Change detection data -
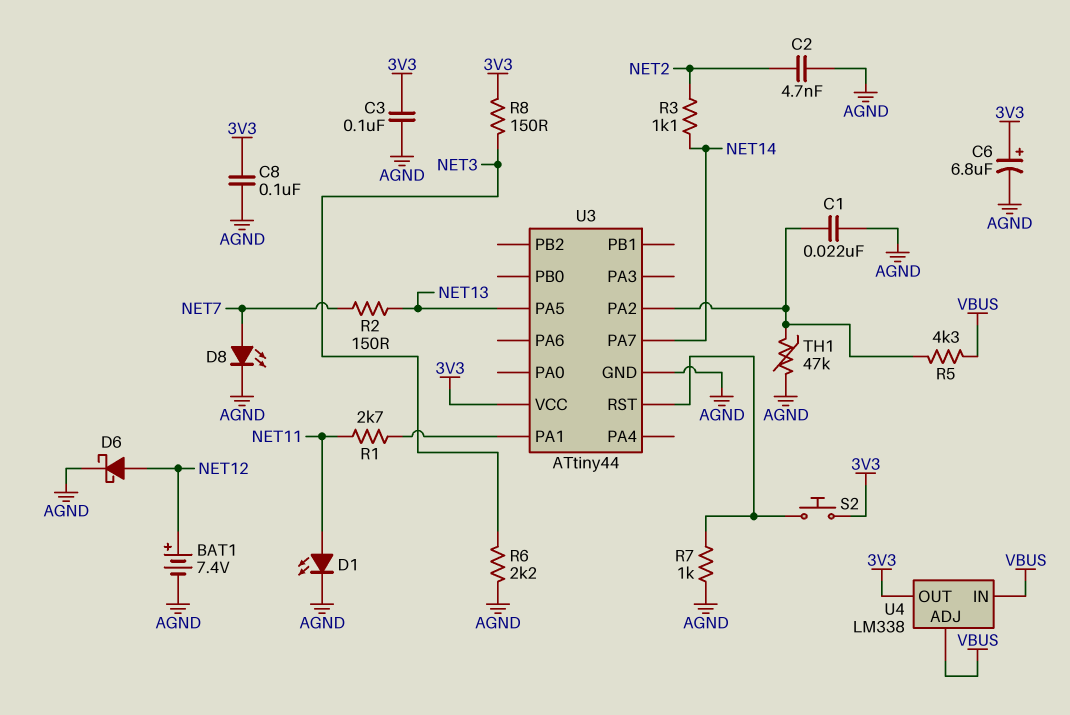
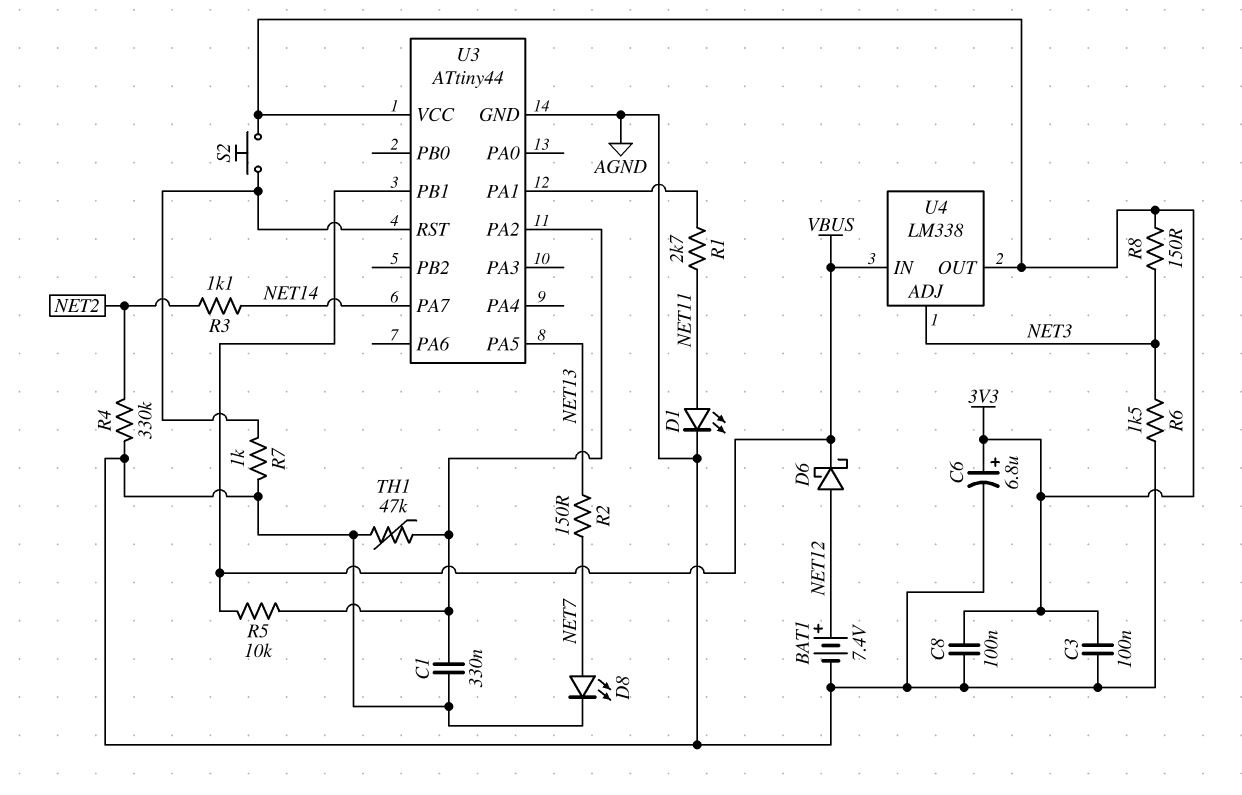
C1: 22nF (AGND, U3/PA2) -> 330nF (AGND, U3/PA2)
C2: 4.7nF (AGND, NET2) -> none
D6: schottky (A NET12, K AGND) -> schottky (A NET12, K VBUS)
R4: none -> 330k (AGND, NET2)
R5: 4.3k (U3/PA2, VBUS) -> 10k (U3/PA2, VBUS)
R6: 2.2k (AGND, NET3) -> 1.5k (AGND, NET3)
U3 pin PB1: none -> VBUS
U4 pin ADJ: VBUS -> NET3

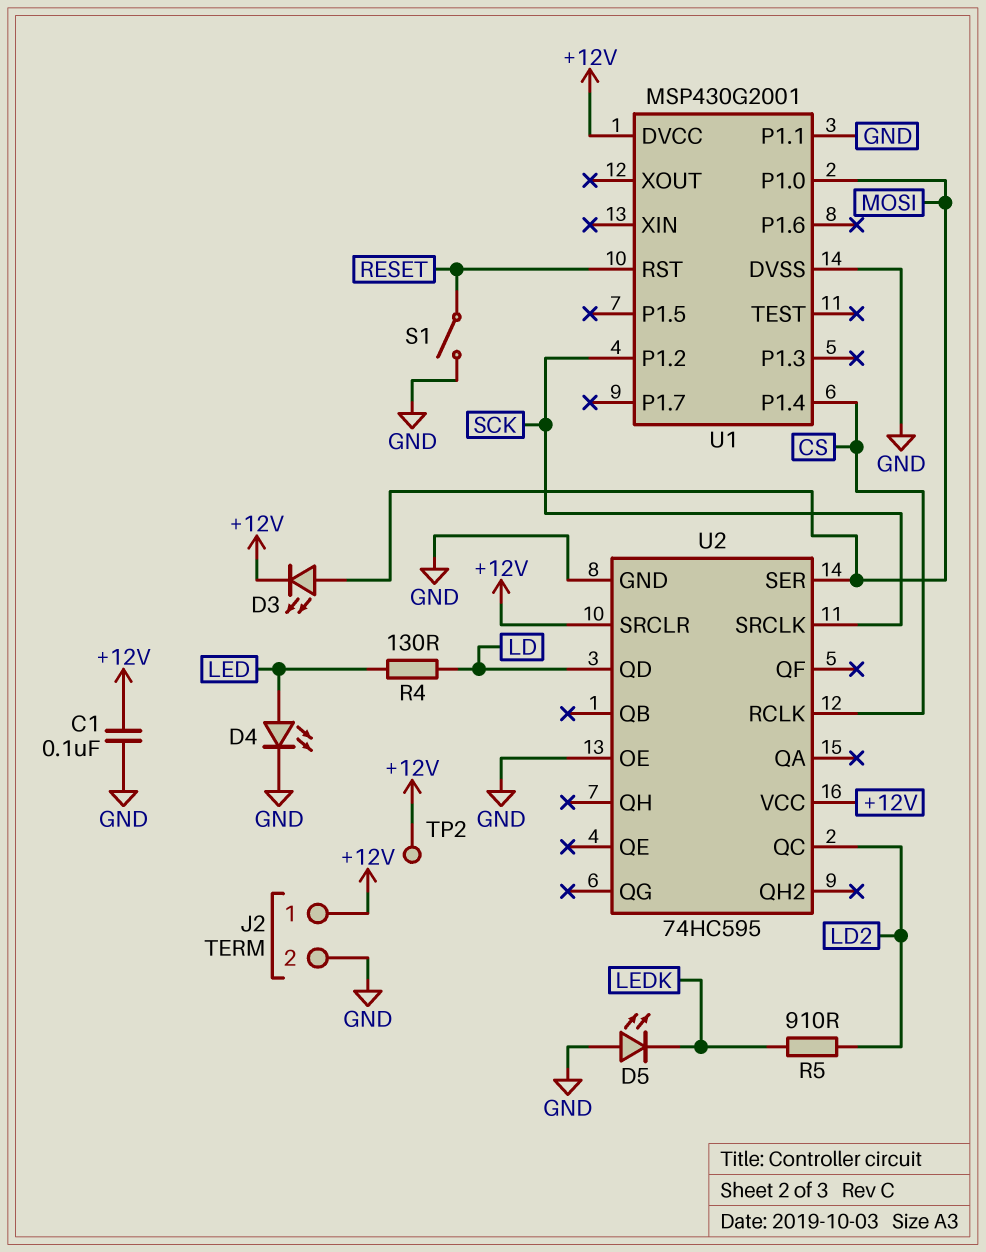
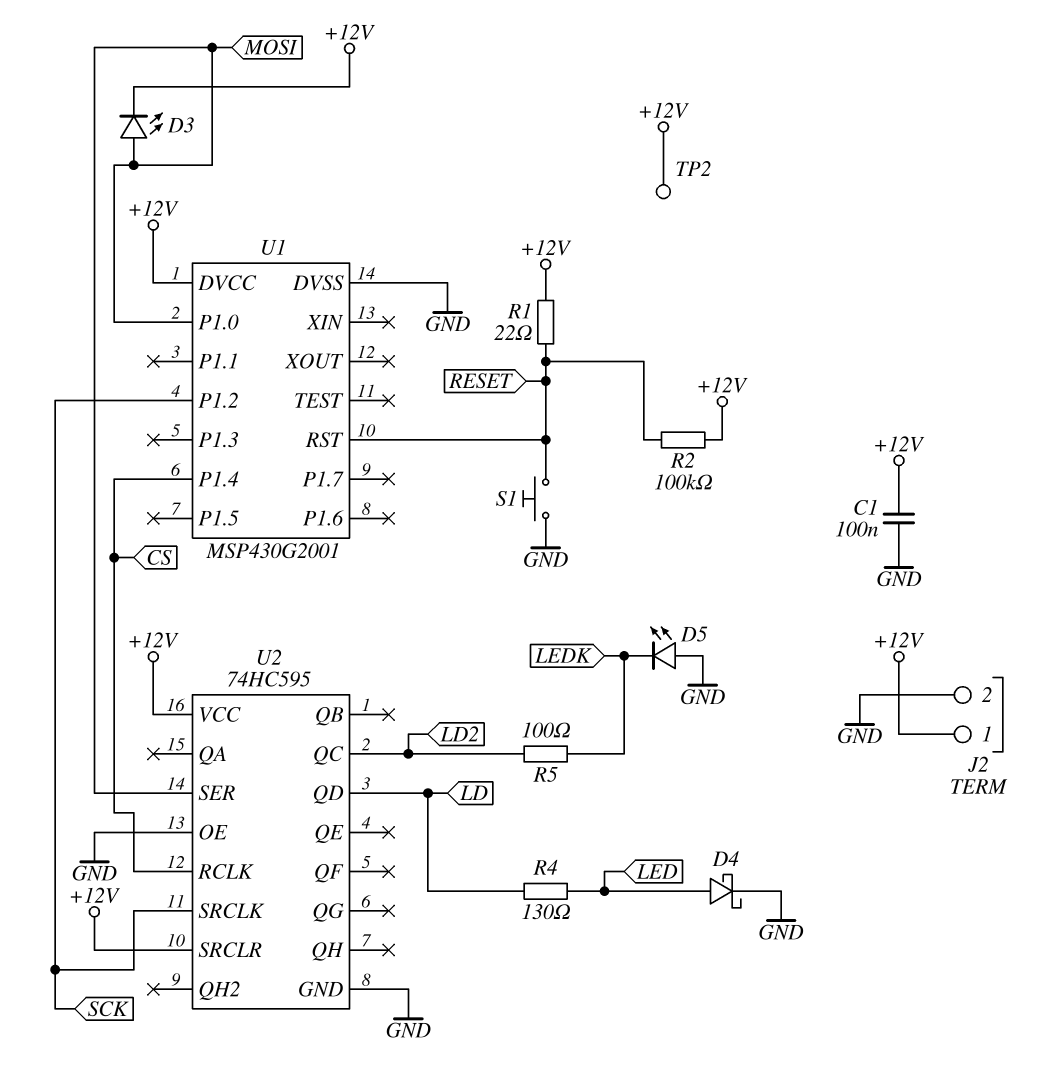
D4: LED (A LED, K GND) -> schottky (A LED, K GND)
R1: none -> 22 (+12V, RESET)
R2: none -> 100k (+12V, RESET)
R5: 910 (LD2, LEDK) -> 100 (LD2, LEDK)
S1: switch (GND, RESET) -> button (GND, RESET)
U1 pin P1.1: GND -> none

Exercise goal -
Exact copies of the lines from the one holding "R5: 910 (LD2, LEDK) -> 100 (LD2, LEDK)" through the last line above, and only those, make up the answer.

Task solution -
R5: 910 (LD2, LEDK) -> 100 (LD2, LEDK)
S1: switch (GND, RESET) -> button (GND, RESET)
U1 pin P1.1: GND -> none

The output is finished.